Exercise directions:
From the records below, copy out exactly the lines from the one containing "violet rocket |" to the one containing "[473, 319, 621, 429]", both included. Add nothing else.

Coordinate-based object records

>>>

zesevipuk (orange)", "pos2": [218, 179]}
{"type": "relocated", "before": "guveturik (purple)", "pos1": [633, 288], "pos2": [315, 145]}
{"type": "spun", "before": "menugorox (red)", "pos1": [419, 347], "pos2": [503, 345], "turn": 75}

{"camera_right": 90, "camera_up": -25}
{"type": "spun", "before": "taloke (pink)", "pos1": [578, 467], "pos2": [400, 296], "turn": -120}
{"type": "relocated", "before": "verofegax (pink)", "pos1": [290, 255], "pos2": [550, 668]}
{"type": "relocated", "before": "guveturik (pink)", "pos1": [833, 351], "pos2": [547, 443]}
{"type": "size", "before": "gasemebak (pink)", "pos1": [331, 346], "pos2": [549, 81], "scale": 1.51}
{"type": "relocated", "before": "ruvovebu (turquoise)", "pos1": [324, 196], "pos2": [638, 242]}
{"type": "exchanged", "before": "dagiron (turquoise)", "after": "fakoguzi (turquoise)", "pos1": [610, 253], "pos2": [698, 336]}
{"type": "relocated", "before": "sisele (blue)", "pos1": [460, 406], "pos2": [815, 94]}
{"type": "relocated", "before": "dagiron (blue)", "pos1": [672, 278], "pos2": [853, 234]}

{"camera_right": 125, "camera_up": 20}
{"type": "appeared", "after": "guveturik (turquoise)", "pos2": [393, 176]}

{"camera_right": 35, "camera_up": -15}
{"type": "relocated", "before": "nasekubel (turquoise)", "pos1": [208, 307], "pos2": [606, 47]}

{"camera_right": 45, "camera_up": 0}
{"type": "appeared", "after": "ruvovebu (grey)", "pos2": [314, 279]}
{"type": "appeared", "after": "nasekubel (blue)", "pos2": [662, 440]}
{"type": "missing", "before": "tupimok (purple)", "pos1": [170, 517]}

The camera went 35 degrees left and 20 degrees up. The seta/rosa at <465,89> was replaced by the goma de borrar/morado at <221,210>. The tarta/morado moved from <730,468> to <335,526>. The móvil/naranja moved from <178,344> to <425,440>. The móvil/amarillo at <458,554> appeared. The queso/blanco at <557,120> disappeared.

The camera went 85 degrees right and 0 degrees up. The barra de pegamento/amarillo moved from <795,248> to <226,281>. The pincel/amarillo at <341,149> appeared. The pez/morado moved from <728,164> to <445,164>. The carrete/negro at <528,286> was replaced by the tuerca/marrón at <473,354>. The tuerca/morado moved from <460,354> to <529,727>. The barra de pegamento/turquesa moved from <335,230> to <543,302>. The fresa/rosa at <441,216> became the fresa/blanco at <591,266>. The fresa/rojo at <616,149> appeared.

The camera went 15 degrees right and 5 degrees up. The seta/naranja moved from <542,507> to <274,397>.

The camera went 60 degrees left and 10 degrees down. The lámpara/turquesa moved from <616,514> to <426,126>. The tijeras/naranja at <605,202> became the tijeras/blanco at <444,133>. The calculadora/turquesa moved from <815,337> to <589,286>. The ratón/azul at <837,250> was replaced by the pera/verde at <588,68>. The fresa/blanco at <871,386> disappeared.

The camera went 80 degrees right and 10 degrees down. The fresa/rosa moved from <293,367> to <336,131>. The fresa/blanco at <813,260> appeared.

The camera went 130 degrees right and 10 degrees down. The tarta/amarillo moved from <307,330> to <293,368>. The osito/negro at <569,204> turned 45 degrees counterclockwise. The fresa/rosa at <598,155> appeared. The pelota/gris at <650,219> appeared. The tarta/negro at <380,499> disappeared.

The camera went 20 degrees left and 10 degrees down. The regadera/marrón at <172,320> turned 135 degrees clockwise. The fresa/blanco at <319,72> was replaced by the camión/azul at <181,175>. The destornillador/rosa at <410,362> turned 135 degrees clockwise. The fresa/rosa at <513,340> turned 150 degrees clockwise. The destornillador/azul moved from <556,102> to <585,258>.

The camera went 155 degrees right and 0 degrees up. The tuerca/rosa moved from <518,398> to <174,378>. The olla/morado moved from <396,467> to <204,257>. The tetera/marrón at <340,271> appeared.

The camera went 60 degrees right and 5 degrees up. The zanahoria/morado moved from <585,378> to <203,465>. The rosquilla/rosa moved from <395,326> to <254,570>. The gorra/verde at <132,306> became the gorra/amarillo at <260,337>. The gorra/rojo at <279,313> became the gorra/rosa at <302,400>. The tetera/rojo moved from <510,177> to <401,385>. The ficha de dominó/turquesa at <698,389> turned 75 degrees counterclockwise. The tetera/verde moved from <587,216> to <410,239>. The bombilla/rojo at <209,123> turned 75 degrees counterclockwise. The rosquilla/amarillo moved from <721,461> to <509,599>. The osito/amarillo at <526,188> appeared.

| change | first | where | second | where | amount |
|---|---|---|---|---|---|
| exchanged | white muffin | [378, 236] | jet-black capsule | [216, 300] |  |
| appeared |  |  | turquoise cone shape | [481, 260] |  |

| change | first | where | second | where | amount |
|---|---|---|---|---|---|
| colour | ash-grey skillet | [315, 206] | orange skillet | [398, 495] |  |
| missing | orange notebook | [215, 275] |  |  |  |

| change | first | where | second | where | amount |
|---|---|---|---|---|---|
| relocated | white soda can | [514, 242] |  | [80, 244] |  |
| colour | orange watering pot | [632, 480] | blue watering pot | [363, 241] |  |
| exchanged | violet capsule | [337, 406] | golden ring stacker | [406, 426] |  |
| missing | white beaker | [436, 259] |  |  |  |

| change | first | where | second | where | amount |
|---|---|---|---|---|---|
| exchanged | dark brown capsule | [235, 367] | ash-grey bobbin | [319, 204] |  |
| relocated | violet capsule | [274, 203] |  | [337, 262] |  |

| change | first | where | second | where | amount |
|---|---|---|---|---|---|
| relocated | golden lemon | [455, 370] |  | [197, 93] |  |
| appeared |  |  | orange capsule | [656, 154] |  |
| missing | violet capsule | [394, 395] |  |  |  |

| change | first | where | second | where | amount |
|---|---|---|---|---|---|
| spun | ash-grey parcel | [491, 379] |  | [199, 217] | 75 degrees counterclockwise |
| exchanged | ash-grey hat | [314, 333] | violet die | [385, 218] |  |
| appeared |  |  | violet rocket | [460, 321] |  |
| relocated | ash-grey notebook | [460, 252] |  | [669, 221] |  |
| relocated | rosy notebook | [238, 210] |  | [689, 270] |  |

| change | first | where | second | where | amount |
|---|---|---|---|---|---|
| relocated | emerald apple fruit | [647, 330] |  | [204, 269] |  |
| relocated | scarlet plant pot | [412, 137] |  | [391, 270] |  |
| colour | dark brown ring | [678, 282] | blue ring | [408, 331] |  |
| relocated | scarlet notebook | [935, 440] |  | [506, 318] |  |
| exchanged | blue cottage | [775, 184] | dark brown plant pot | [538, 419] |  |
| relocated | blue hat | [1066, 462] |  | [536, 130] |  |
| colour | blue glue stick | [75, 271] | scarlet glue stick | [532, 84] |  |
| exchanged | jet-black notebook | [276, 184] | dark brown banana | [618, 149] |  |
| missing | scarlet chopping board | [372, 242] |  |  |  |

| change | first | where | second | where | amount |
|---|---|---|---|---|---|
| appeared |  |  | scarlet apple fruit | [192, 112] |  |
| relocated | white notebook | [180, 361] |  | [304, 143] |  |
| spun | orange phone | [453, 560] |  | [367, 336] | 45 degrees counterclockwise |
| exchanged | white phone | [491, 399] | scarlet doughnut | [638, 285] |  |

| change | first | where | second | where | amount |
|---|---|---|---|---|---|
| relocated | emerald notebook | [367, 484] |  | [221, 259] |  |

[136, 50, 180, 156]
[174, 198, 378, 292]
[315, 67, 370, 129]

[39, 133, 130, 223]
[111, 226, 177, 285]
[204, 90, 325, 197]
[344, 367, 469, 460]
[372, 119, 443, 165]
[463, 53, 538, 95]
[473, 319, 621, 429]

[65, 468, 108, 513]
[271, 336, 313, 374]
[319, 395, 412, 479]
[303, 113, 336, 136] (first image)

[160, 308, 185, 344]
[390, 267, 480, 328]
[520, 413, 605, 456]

<<<

Solved exercise:
| appeared |  |  | violet rocket | [460, 321] |  |
| relocated | ash-grey notebook | [460, 252] |  | [669, 221] |  |
| relocated | rosy notebook | [238, 210] |  | [689, 270] |  |

| change | first | where | second | where | amount |
|---|---|---|---|---|---|
| relocated | emerald apple fruit | [647, 330] |  | [204, 269] |  |
| relocated | scarlet plant pot | [412, 137] |  | [391, 270] |  |
| colour | dark brown ring | [678, 282] | blue ring | [408, 331] |  |
| relocated | scarlet notebook | [935, 440] |  | [506, 318] |  |
| exchanged | blue cottage | [775, 184] | dark brown plant pot | [538, 419] |  |
| relocated | blue hat | [1066, 462] |  | [536, 130] |  |
| colour | blue glue stick | [75, 271] | scarlet glue stick | [532, 84] |  |
| exchanged | jet-black notebook | [276, 184] | dark brown banana | [618, 149] |  |
| missing | scarlet chopping board | [372, 242] |  |  |  |

| change | first | where | second | where | amount |
|---|---|---|---|---|---|
| appeared |  |  | scarlet apple fruit | [192, 112] |  |
| relocated | white notebook | [180, 361] |  | [304, 143] |  |
| spun | orange phone | [453, 560] |  | [367, 336] | 45 degrees counterclockwise |
| exchanged | white phone | [491, 399] | scarlet doughnut | [638, 285] |  |

| change | first | where | second | where | amount |
|---|---|---|---|---|---|
| relocated | emerald notebook | [367, 484] |  | [221, 259] |  |

[136, 50, 180, 156]
[174, 198, 378, 292]
[315, 67, 370, 129]

[39, 133, 130, 223]
[111, 226, 177, 285]
[204, 90, 325, 197]
[344, 367, 469, 460]
[372, 119, 443, 165]
[463, 53, 538, 95]
[473, 319, 621, 429]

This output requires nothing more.